__PROBLEM TO SOLVE__:
Once the pictures are set aside, transcribe the remaining data exactly.

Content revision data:
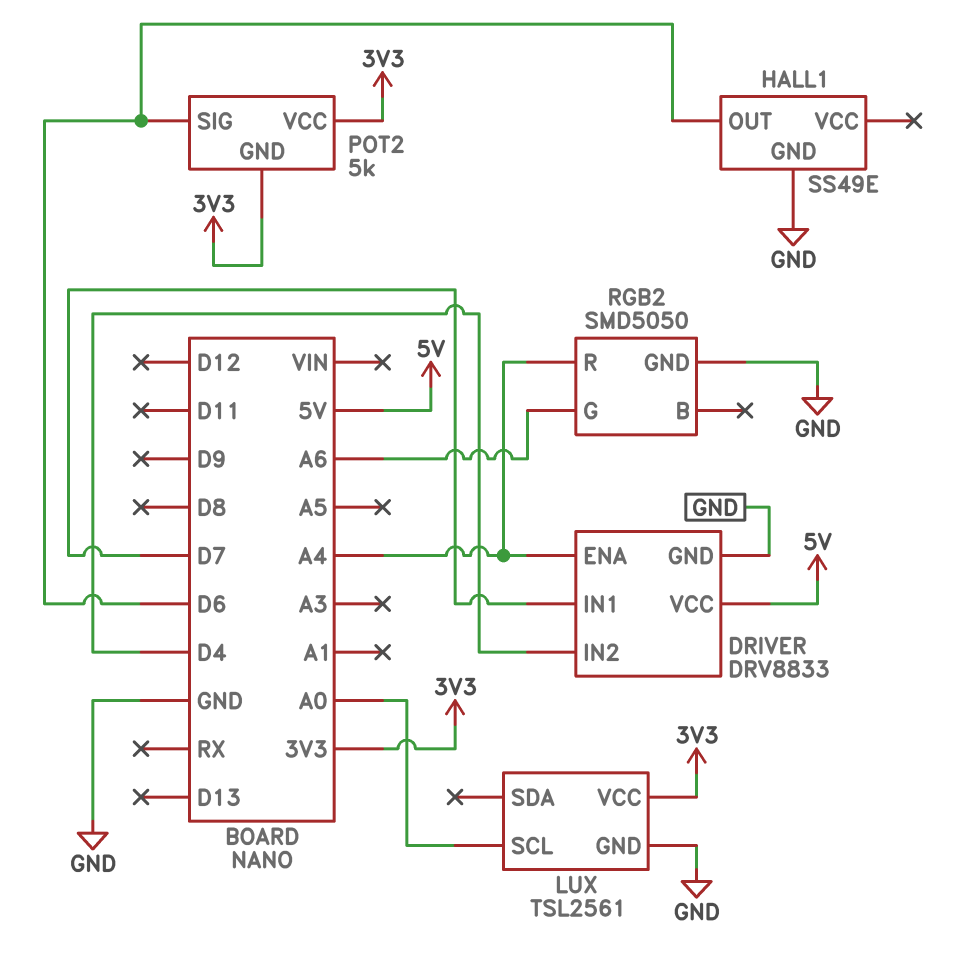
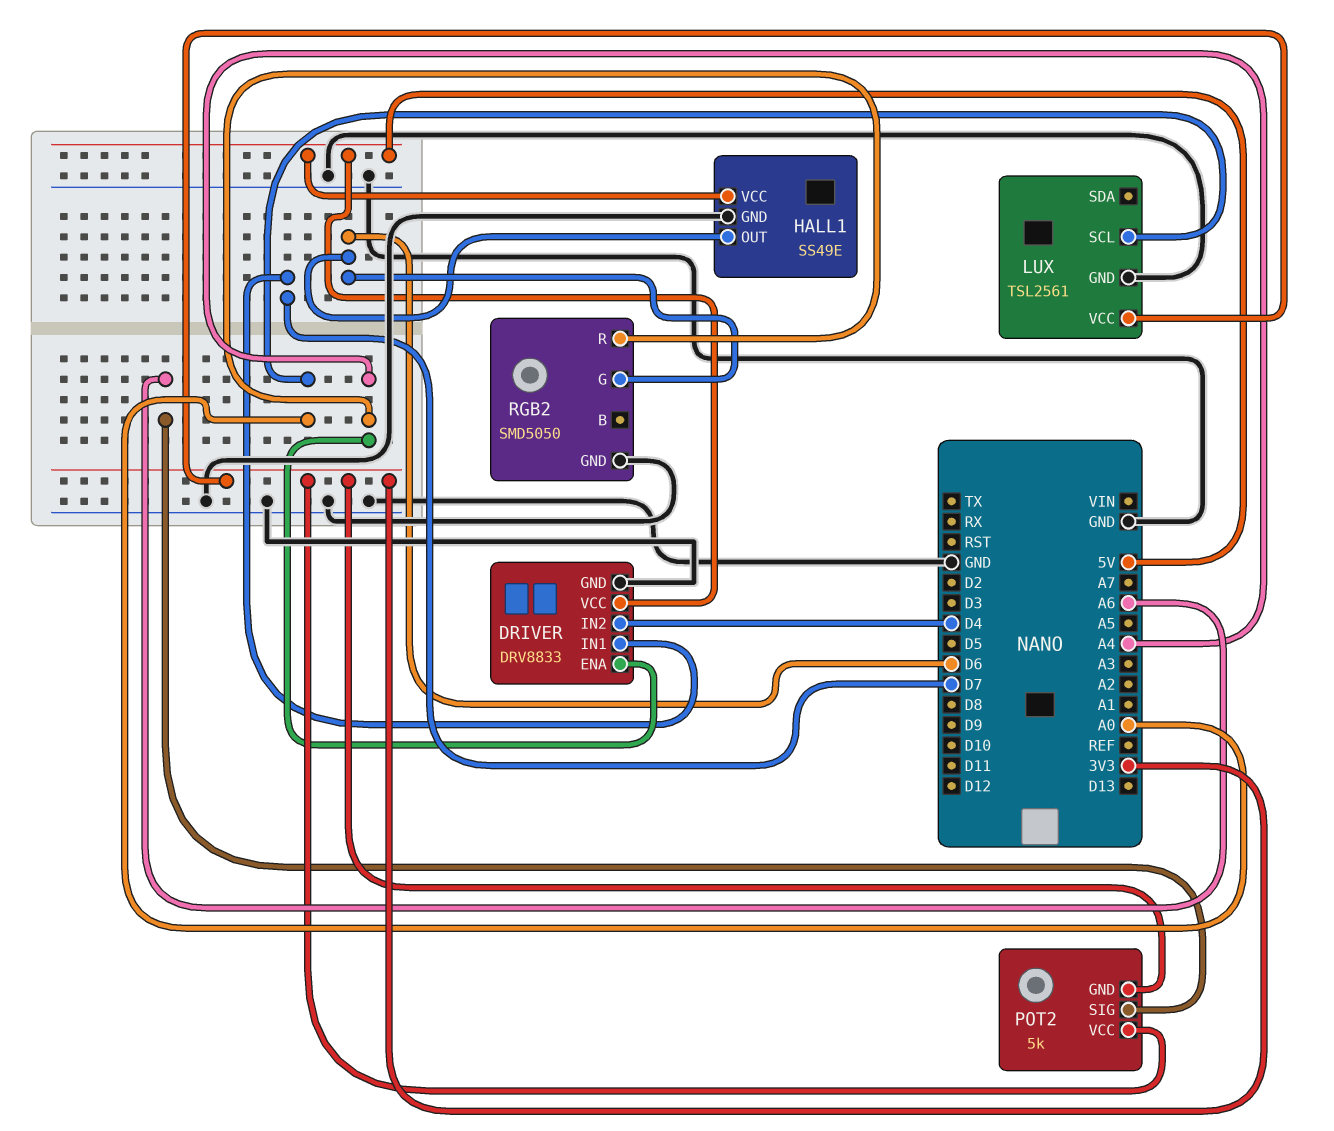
HALL1 pin VCC: none -> 5V
POT2 pin SIG: D6 -> A6
RGB2 pin G: A6 -> D6

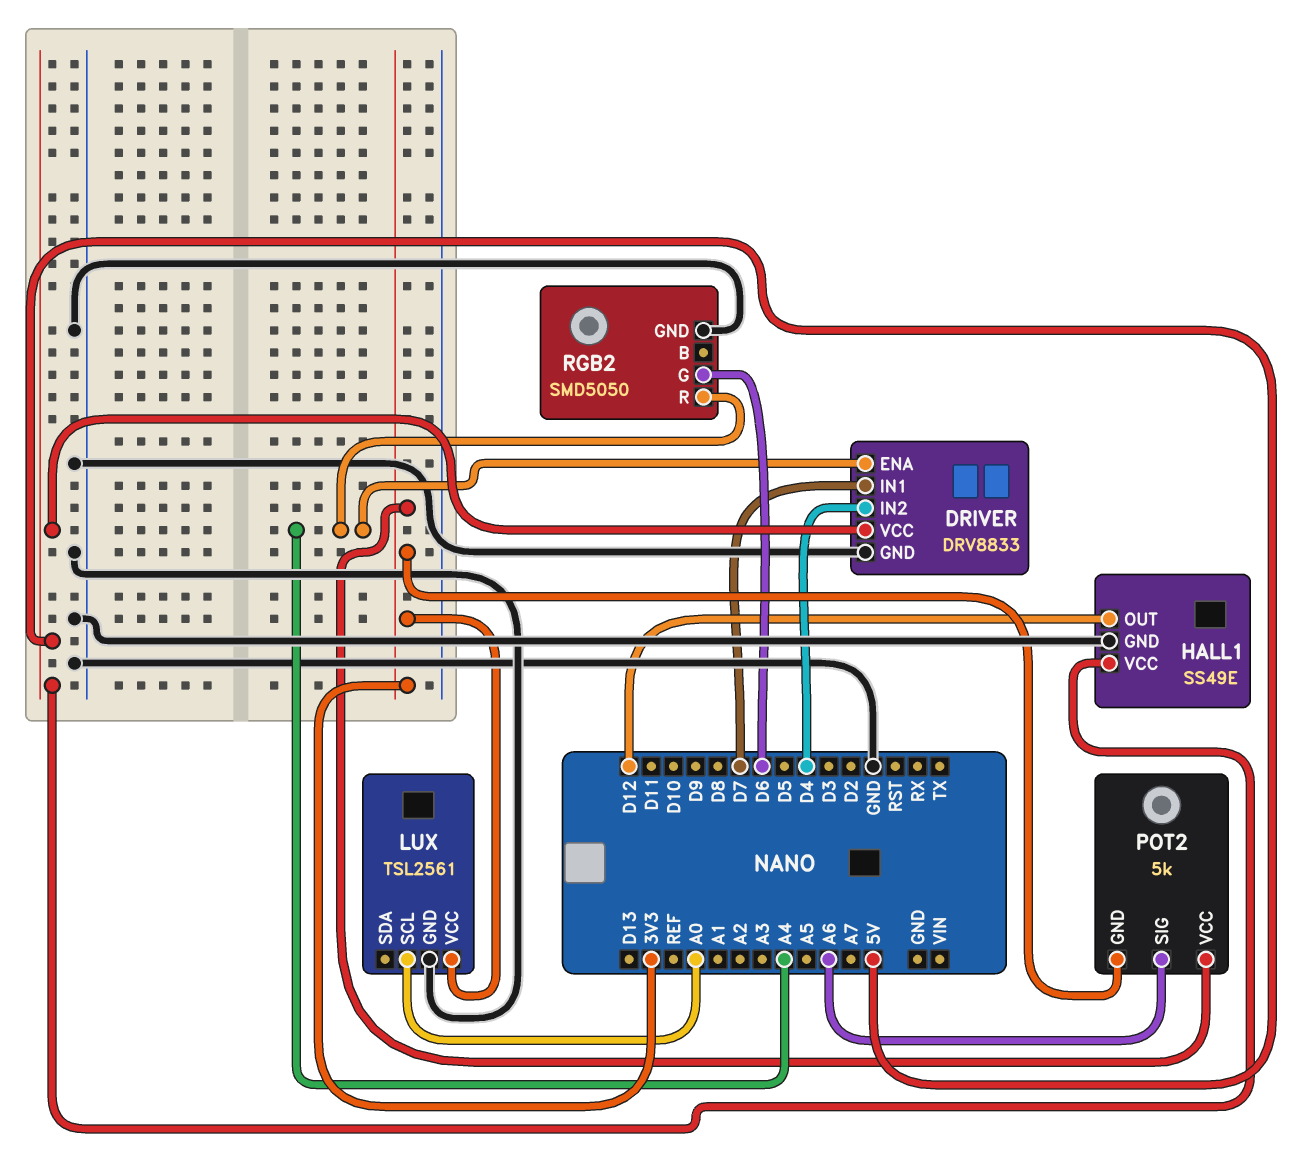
HALL1 pin OUT: D6 -> D12

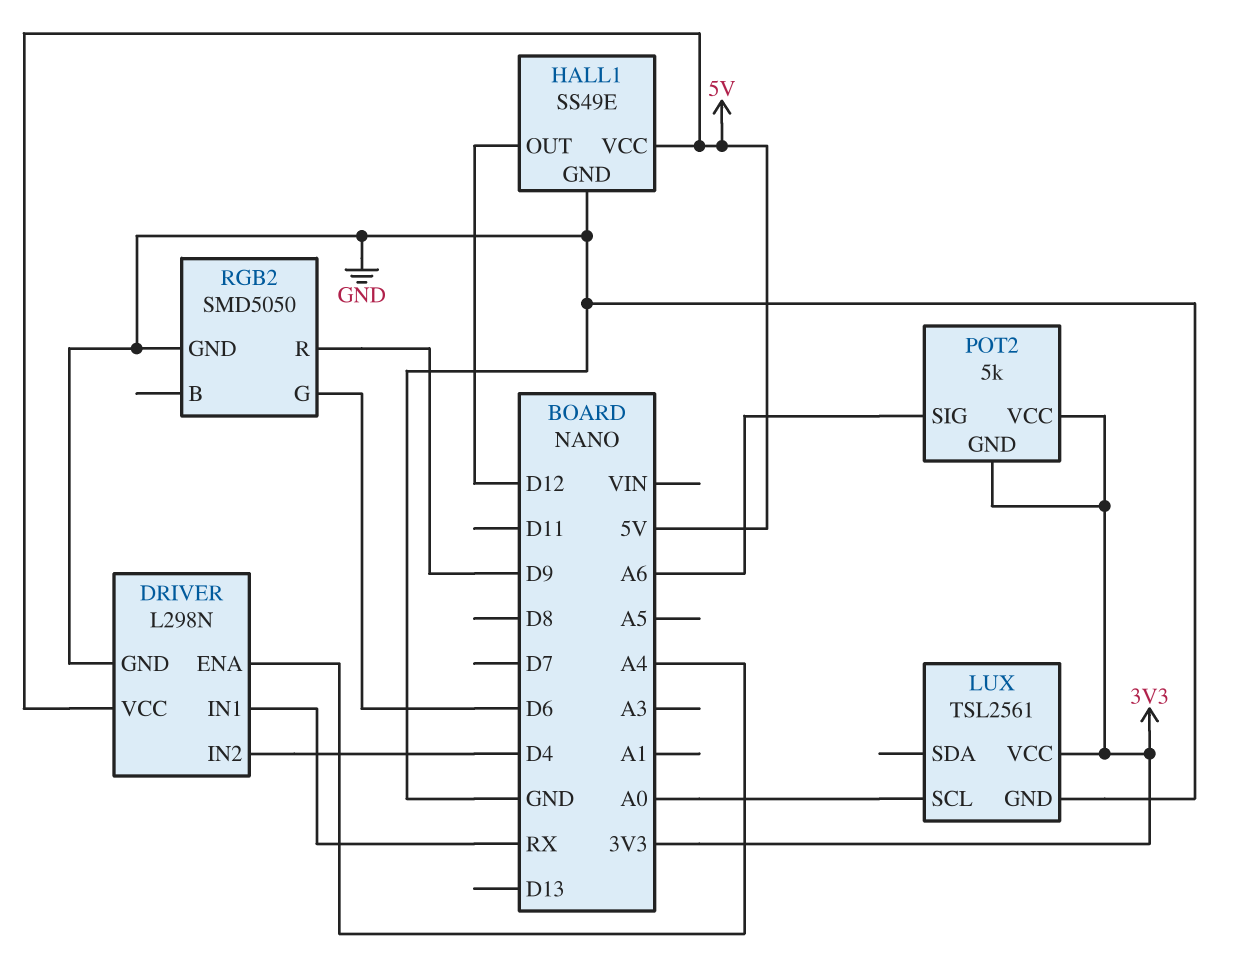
DRIVER: DRV8833 -> L298N
DRIVER pin IN1: D7 -> RX
RGB2 pin R: A4 -> D9

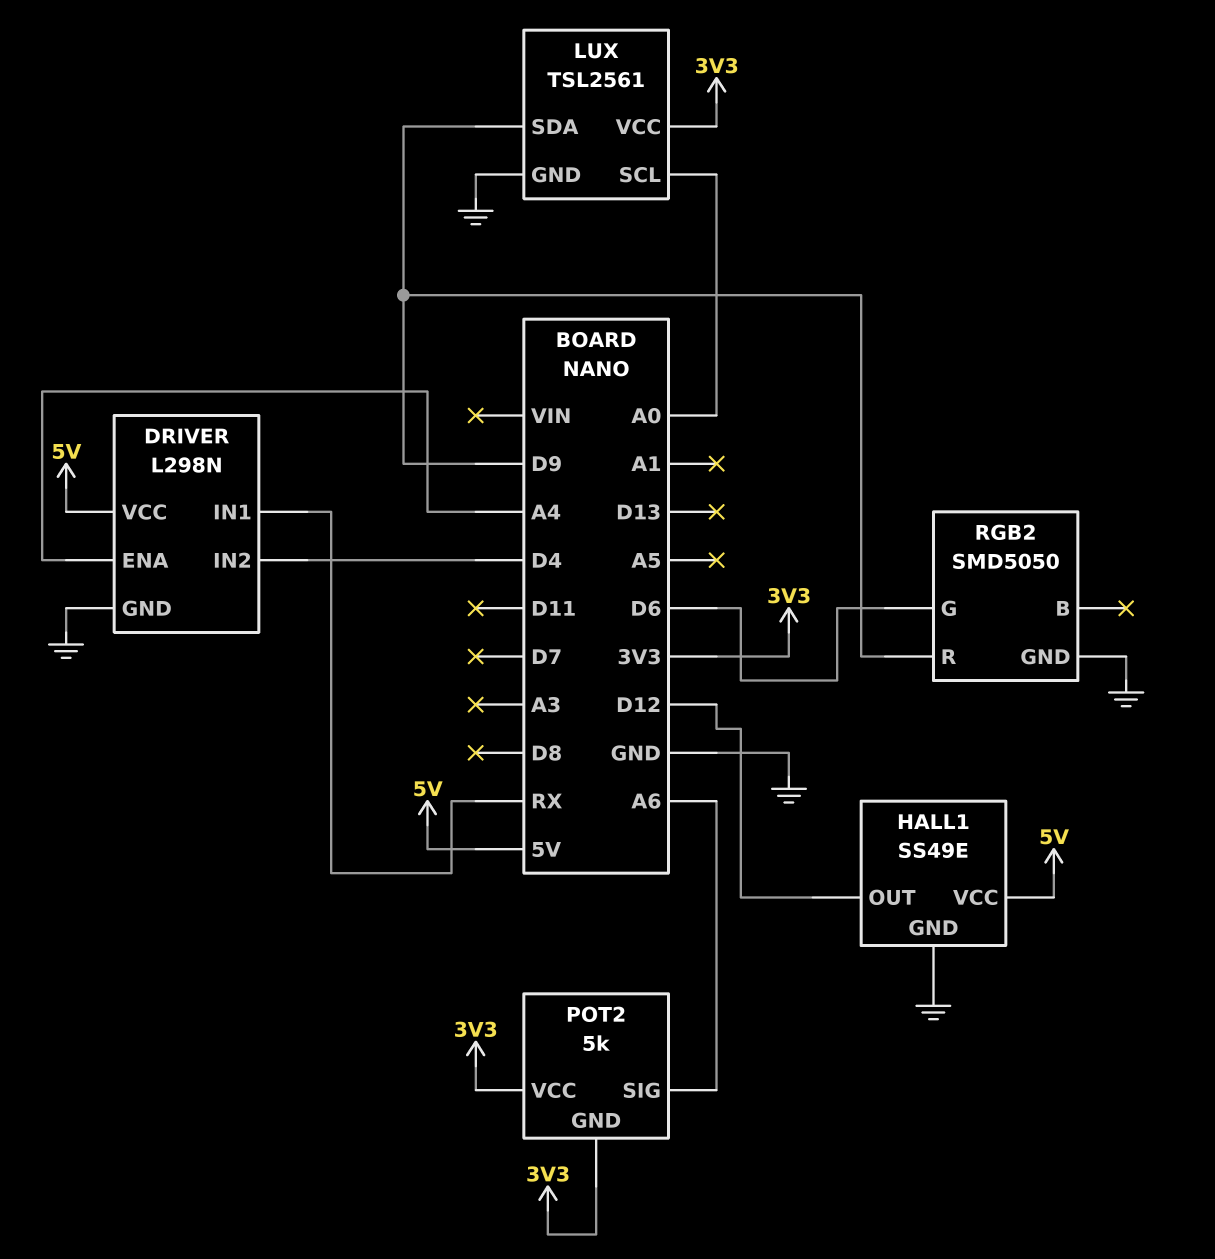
LUX pin SDA: none -> D9

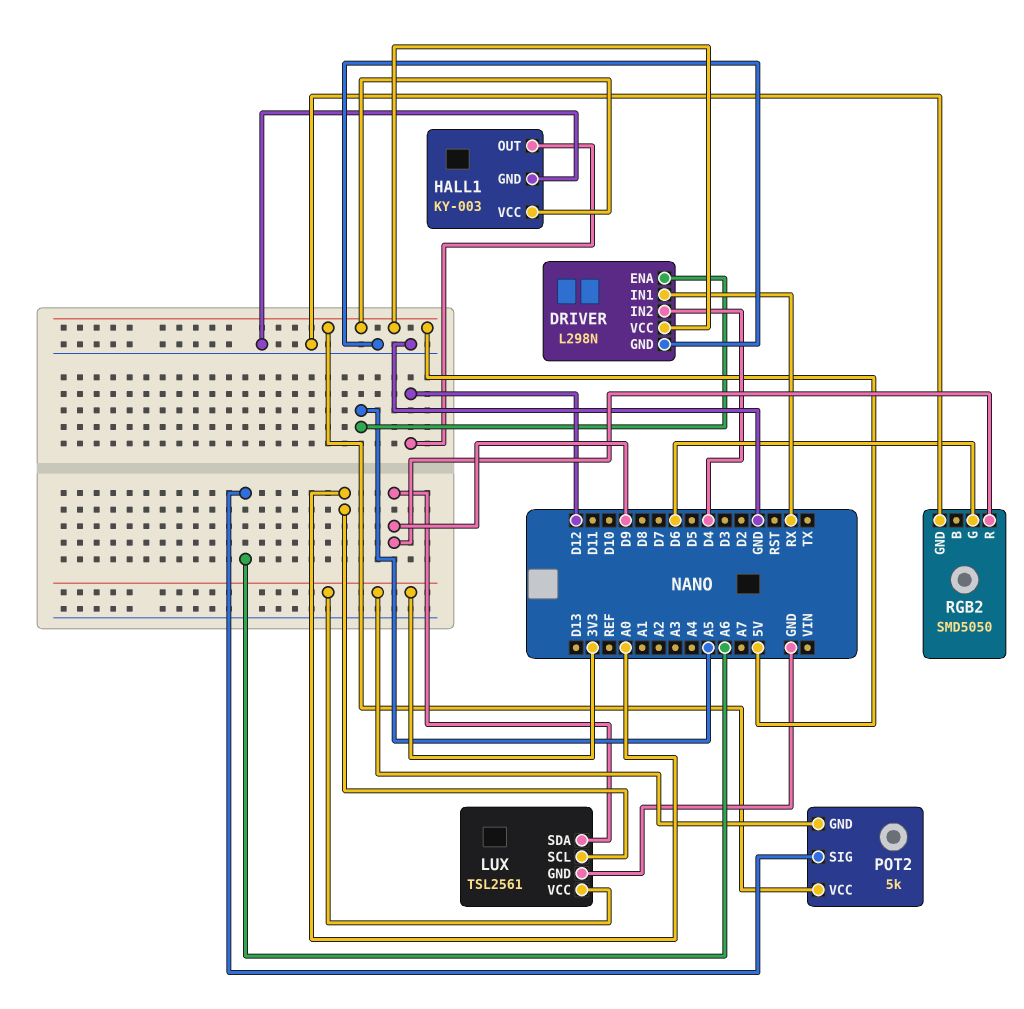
DRIVER pin ENA: A4 -> A5
HALL1: SS49E -> KY-003
POT2 pin VCC: 3V3 -> 5V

__RESPONSE TO THE TASK__:
HALL1 pin VCC: none -> 5V
POT2 pin SIG: D6 -> A6
RGB2 pin G: A6 -> D6

HALL1 pin OUT: D6 -> D12

DRIVER: DRV8833 -> L298N
DRIVER pin IN1: D7 -> RX
RGB2 pin R: A4 -> D9

LUX pin SDA: none -> D9

DRIVER pin ENA: A4 -> A5
HALL1: SS49E -> KY-003
POT2 pin VCC: 3V3 -> 5V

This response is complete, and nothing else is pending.